┏━━

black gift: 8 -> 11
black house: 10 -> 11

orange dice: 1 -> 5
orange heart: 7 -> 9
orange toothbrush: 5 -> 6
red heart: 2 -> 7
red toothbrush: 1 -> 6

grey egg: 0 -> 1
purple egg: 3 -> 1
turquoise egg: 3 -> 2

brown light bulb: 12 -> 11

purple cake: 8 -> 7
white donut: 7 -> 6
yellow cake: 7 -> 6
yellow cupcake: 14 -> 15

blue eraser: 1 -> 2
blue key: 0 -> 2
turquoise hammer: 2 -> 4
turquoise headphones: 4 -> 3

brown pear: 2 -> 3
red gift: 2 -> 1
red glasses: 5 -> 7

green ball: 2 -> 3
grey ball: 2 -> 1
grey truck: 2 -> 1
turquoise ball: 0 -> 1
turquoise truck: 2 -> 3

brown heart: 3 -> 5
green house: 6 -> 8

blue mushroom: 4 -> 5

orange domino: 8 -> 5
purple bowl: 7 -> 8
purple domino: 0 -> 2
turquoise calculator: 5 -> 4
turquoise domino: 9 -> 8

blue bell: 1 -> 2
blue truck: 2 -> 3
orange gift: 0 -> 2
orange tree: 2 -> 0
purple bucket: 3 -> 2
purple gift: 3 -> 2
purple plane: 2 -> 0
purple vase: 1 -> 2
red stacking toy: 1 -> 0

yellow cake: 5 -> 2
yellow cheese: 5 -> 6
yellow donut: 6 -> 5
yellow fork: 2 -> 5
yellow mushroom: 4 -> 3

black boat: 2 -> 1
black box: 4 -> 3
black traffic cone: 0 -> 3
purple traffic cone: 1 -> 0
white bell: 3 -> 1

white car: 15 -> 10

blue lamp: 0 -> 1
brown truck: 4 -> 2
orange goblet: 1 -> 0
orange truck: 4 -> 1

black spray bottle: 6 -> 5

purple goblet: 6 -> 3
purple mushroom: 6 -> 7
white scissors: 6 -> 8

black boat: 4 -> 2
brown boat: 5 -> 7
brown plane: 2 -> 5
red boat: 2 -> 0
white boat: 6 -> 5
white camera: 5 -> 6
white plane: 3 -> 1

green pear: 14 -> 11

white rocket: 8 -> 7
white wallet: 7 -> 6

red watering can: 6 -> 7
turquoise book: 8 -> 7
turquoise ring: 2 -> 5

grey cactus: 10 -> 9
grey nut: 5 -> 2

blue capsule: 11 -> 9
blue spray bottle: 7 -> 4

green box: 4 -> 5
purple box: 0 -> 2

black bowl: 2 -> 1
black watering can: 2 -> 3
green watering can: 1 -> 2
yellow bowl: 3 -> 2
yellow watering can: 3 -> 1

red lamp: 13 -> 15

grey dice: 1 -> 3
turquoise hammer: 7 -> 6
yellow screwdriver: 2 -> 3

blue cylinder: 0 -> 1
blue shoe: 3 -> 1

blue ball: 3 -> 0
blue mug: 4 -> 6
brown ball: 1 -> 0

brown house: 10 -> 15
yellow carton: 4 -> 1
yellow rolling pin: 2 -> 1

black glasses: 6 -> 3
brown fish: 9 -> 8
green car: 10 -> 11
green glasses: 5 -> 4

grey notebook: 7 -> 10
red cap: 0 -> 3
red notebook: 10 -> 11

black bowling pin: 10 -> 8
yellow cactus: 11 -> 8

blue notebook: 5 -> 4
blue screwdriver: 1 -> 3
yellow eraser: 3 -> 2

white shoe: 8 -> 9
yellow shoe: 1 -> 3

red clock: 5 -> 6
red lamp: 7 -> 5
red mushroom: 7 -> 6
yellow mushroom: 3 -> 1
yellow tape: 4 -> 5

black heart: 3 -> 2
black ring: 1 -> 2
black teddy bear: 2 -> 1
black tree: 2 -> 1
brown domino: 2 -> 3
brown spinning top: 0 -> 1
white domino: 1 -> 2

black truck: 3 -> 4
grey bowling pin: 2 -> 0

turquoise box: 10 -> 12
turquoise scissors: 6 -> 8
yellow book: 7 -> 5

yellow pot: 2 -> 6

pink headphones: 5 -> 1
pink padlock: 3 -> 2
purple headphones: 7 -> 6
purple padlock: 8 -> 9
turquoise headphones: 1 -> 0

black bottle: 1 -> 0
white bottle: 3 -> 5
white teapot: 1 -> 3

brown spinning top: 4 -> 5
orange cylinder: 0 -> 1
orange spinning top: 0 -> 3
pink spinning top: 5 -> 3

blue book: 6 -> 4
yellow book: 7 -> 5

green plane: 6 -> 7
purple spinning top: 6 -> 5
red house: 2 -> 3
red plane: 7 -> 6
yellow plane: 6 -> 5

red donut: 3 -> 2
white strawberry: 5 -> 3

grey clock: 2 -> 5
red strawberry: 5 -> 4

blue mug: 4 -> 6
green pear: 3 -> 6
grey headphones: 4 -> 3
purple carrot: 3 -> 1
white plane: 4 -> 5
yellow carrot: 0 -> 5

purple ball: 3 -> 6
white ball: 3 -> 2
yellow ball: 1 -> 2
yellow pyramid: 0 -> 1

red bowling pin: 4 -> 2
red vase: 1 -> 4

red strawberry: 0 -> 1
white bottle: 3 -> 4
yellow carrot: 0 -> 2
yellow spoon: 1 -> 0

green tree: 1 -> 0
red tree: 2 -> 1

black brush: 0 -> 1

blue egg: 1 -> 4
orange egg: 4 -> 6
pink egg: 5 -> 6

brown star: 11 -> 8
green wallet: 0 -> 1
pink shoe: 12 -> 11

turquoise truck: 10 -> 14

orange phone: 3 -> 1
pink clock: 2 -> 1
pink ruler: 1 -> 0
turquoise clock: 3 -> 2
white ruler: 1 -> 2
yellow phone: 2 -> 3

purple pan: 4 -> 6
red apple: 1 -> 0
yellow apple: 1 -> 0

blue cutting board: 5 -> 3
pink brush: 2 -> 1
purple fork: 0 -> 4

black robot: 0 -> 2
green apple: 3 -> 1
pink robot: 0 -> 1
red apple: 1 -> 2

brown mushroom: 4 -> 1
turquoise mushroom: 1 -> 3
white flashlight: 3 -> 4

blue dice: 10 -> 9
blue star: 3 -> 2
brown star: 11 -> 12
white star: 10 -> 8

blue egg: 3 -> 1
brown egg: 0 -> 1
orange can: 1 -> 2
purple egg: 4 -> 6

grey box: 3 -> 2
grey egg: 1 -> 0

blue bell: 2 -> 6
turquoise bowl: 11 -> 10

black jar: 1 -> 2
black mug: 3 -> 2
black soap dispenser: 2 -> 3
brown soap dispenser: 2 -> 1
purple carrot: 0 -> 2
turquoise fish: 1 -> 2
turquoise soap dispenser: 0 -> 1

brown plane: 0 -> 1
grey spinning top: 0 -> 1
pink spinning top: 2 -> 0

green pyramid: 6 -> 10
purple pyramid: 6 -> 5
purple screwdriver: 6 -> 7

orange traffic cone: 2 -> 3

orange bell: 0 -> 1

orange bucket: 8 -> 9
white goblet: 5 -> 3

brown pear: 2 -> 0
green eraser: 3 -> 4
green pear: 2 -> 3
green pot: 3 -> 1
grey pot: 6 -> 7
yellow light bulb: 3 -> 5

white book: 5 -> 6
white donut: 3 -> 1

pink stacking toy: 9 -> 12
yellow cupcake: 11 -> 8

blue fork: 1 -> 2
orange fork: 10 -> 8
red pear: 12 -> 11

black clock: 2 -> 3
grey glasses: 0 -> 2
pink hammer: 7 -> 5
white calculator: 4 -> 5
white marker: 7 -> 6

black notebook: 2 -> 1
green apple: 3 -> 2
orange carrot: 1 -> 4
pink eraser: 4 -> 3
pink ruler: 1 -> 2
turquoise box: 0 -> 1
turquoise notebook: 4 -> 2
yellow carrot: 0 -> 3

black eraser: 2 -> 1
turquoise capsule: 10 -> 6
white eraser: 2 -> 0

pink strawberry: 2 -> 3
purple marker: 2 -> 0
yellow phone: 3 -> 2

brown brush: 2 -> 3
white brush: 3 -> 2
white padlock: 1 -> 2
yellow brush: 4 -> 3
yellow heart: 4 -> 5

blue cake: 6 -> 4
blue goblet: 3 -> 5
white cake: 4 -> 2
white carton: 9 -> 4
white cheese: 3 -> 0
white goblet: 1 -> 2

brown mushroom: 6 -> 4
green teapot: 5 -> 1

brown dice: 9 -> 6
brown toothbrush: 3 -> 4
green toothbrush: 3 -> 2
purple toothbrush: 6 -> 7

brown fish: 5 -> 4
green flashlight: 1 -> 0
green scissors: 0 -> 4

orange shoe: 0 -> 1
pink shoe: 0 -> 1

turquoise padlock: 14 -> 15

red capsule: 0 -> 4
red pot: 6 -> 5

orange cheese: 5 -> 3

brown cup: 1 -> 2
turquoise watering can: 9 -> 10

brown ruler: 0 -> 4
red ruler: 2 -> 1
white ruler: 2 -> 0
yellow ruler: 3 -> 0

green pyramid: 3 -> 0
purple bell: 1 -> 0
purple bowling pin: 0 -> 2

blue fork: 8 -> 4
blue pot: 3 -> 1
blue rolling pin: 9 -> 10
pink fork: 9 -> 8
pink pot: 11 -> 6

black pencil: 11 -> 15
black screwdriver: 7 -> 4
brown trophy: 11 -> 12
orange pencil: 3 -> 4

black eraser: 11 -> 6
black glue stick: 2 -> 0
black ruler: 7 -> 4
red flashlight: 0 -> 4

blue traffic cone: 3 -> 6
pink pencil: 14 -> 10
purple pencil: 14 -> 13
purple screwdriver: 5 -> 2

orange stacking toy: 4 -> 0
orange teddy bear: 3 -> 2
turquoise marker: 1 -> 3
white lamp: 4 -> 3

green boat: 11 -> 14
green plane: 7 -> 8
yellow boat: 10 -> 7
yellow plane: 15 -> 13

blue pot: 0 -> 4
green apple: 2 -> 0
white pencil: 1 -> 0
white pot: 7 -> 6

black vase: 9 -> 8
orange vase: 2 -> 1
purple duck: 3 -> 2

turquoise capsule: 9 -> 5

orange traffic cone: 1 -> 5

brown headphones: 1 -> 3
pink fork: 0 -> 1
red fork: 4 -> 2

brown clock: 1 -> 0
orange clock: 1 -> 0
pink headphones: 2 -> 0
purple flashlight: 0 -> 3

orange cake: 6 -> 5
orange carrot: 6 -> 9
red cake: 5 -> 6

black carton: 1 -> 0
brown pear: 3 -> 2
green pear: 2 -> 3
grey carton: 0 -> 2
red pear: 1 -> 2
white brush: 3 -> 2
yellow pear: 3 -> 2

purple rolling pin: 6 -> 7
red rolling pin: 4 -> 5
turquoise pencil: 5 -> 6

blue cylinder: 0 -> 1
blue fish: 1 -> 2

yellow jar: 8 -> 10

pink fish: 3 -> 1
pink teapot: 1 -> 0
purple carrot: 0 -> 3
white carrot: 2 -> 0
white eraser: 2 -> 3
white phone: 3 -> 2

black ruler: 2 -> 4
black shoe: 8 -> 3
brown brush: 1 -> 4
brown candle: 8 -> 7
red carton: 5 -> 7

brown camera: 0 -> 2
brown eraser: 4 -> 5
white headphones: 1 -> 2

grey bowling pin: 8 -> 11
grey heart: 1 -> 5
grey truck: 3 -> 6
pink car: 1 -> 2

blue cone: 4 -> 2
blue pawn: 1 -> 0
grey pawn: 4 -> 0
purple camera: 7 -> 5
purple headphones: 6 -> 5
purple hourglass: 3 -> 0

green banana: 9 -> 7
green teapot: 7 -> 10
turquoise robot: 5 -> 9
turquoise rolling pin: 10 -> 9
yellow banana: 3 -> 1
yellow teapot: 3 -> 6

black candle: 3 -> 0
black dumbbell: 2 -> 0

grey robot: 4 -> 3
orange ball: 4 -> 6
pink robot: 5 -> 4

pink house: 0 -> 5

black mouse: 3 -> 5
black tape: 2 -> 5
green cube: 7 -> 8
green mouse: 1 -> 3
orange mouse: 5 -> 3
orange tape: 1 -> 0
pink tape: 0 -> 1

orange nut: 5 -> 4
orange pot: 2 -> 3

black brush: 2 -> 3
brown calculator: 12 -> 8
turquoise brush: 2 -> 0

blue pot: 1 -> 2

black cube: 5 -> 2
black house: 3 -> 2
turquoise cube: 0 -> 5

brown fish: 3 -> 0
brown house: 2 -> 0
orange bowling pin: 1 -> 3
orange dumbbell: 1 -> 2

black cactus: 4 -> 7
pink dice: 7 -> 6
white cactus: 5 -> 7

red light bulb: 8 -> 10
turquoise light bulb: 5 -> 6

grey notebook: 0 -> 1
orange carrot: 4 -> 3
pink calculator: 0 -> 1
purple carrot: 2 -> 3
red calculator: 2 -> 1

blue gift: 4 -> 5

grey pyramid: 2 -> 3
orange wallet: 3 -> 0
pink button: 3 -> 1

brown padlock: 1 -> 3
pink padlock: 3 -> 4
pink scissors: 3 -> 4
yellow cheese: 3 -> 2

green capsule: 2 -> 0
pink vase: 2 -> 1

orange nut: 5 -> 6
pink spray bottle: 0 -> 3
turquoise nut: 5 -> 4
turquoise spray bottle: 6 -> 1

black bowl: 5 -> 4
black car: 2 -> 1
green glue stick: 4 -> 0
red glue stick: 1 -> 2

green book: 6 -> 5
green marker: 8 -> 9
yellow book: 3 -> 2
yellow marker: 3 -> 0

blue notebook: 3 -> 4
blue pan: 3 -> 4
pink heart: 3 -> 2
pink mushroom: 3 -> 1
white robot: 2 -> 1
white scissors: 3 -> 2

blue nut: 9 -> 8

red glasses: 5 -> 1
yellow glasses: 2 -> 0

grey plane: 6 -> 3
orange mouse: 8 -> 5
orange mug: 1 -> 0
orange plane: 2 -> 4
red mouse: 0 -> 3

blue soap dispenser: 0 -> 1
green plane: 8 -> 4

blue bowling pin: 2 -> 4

┗━━

#### WHAT IS BEING ASKED
Reproduce verbatim only the segment of the listing bounded by the line containing "green pear: 14 -> 11" and the line containing "yellow bowl: 3 -> 2", with both boundary lines included.

#### TASK OUTPUT
green pear: 14 -> 11

white rocket: 8 -> 7
white wallet: 7 -> 6

red watering can: 6 -> 7
turquoise book: 8 -> 7
turquoise ring: 2 -> 5

grey cactus: 10 -> 9
grey nut: 5 -> 2

blue capsule: 11 -> 9
blue spray bottle: 7 -> 4

green box: 4 -> 5
purple box: 0 -> 2

black bowl: 2 -> 1
black watering can: 2 -> 3
green watering can: 1 -> 2
yellow bowl: 3 -> 2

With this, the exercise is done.